WHAT TO DO: Starting at the first line of the data, please print exactly those lines through the one that holds "pink house [192,491,263,560] -> none", omitting every picture.
[GIVEN RECORDS — start]
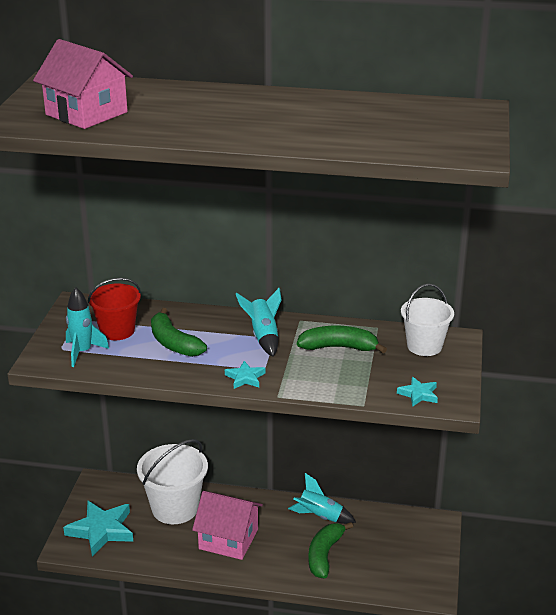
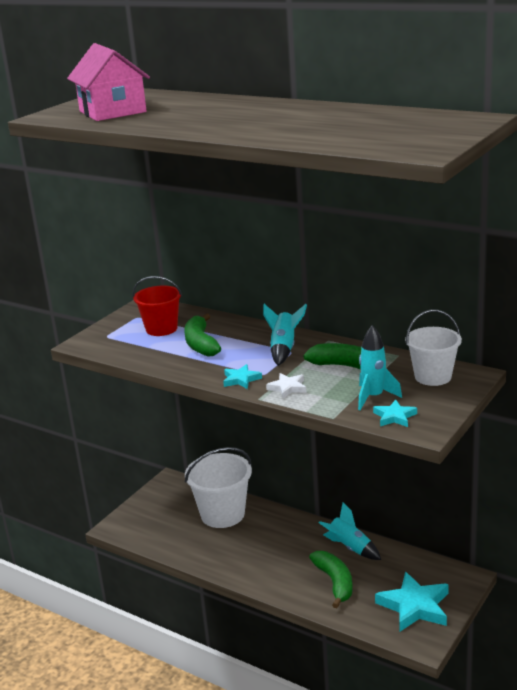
camera: 25 degrees right, 5 degrees down
turquoise star [63,501,133,557] -> turquoise star moved to [375,572,449,632]
turquoise rocket [66,287,109,367] -> turquoise rocket moved to [358,325,402,410]
pink house [192,491,263,560] -> none
green banana [308,522,353,578] -> green banana turned 120 degrees clockwise [309,551,353,608]
none -> white star [266,373,307,399]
[GIVEN RECORDS — finish]
EXERCISE RESPONSE:
camera: 25 degrees right, 5 degrees down
turquoise star [63,501,133,557] -> turquoise star moved to [375,572,449,632]
turquoise rocket [66,287,109,367] -> turquoise rocket moved to [358,325,402,410]
pink house [192,491,263,560] -> none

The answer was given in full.